═════ DATASET

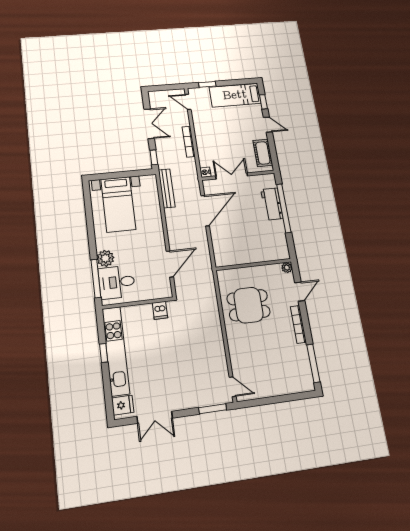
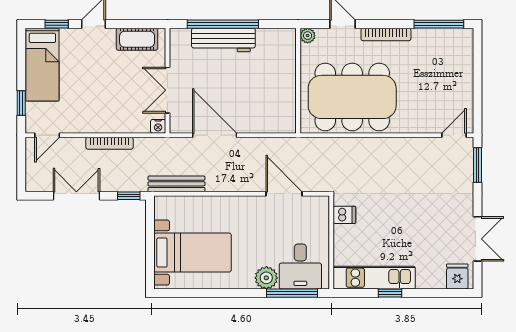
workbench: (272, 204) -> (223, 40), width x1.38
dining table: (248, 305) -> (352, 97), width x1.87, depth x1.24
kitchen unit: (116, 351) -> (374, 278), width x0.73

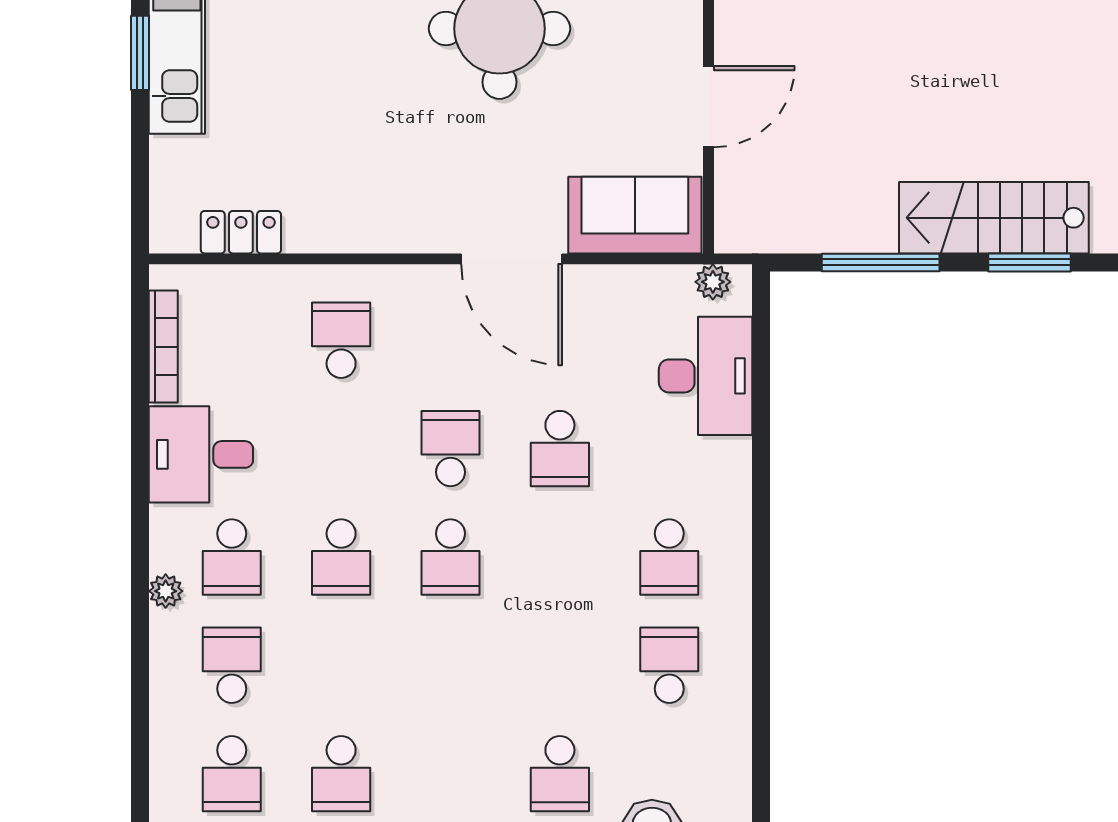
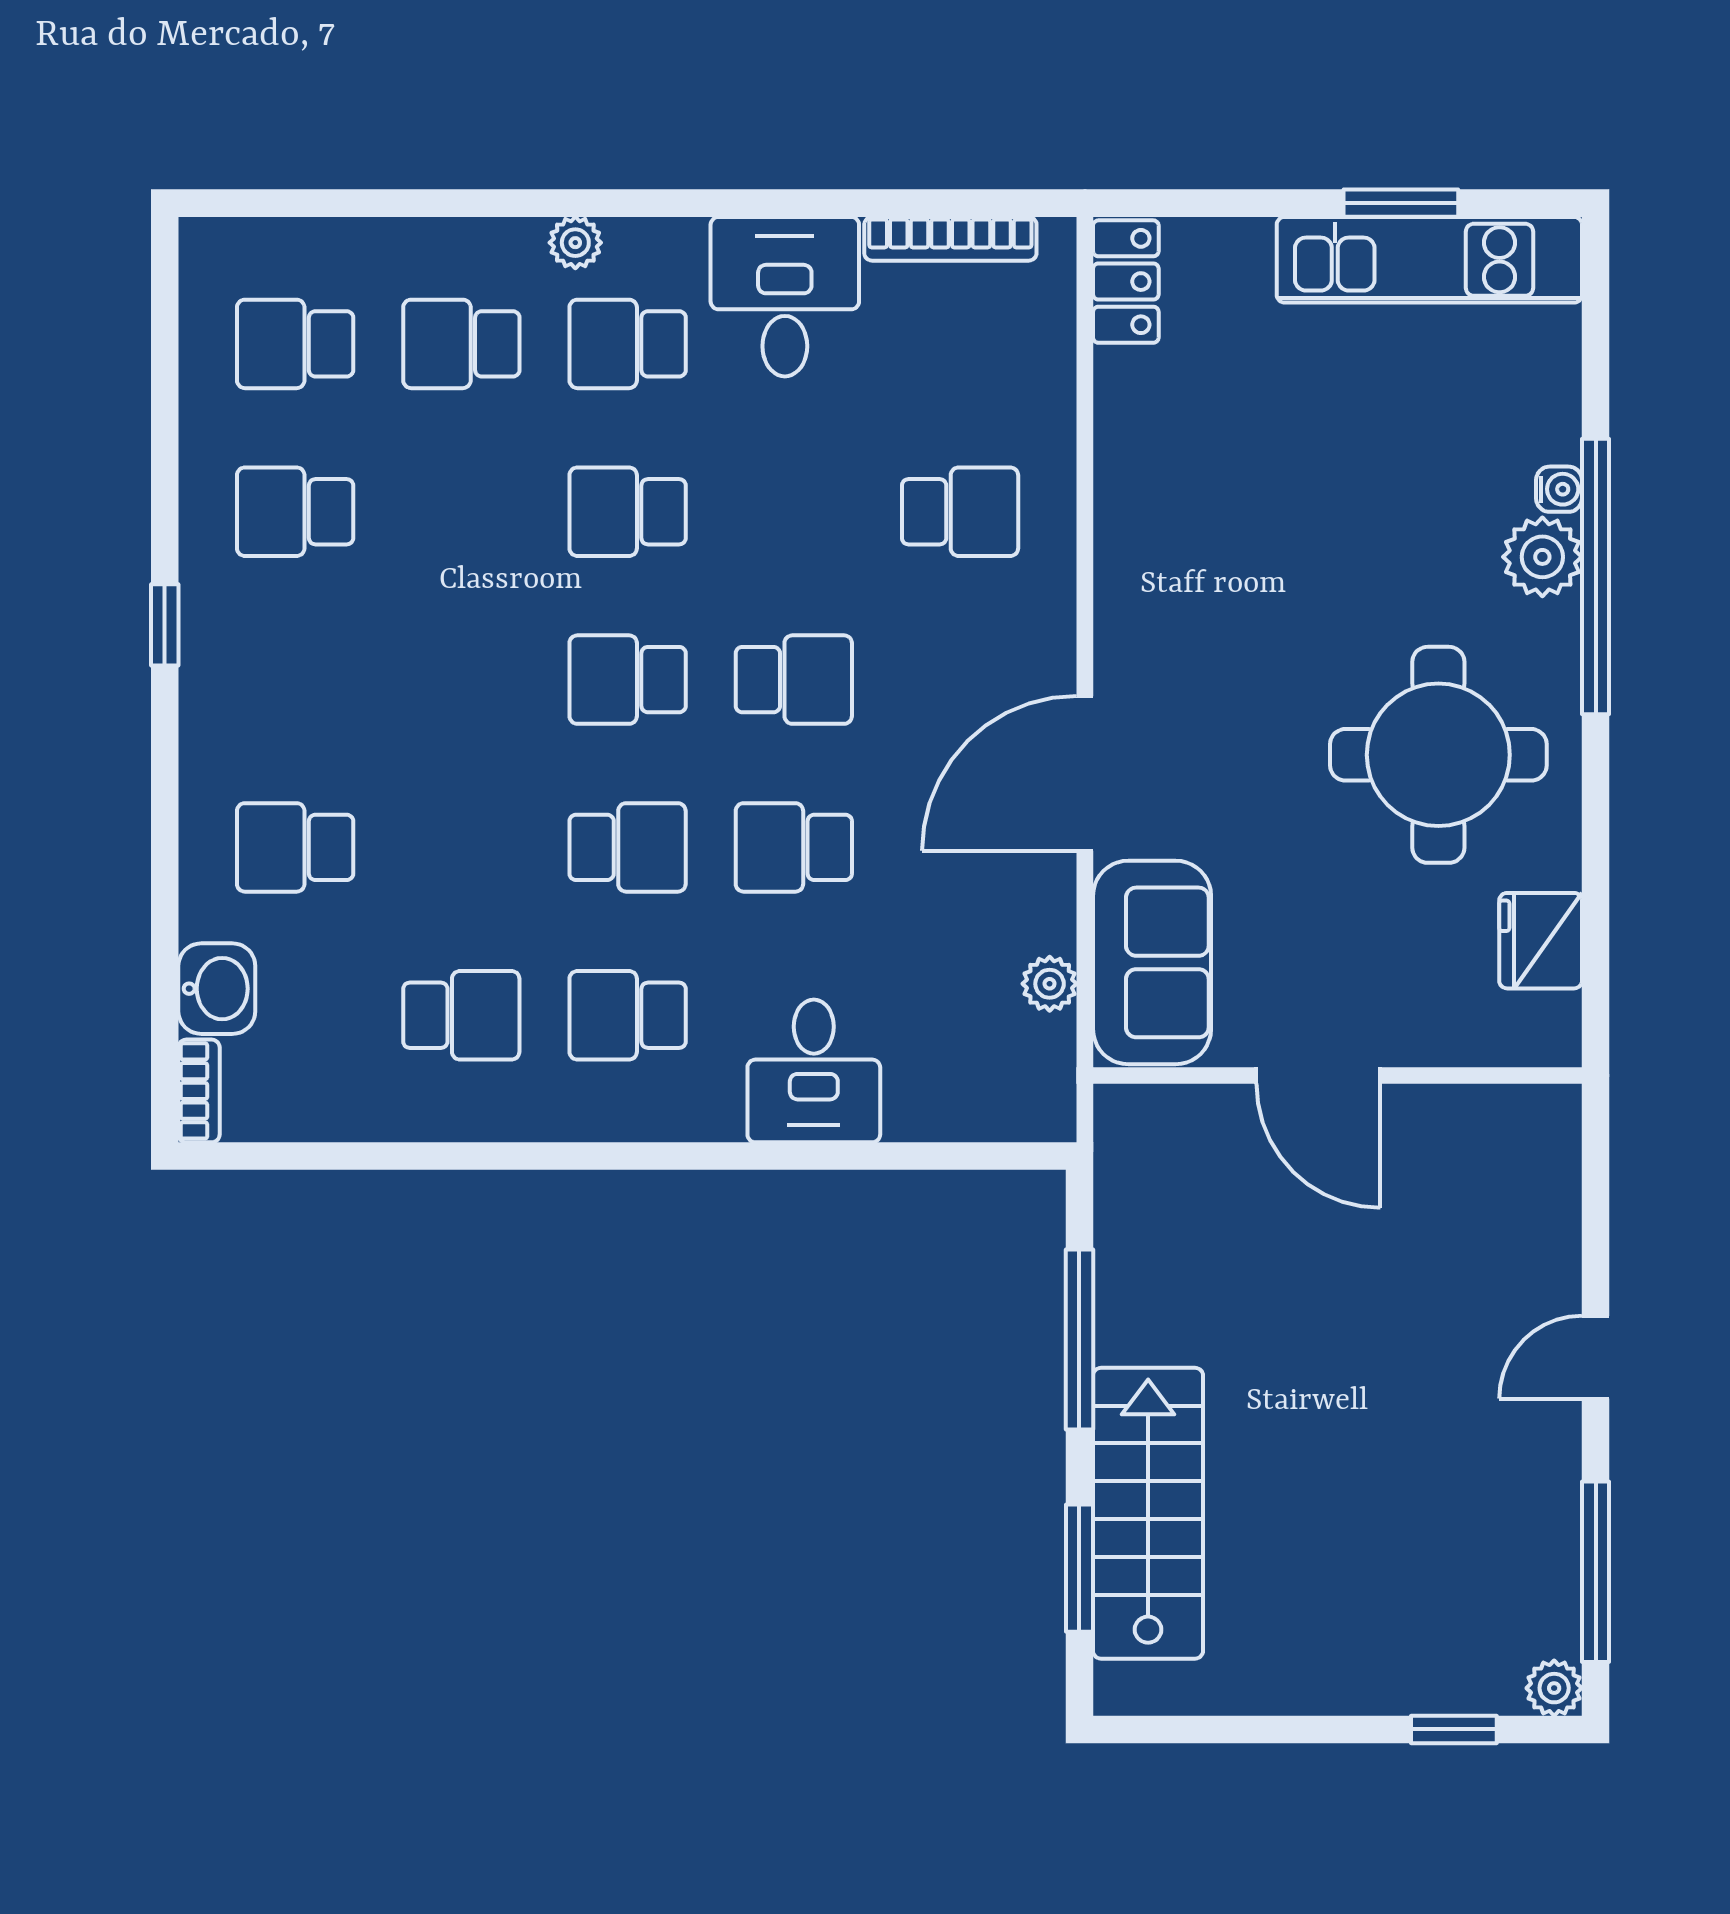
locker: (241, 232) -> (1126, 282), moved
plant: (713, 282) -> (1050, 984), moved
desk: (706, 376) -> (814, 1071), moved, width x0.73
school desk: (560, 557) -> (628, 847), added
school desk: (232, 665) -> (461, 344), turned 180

══════════

* **TASK DIRECTIONS**
What you write should match, character for character, the lines from the one with "school desk: (560, 557) -> (628, 847), added" to the end of the data, both included.

* **THE COMPLETED TASK**
school desk: (560, 557) -> (628, 847), added
school desk: (232, 665) -> (461, 344), turned 180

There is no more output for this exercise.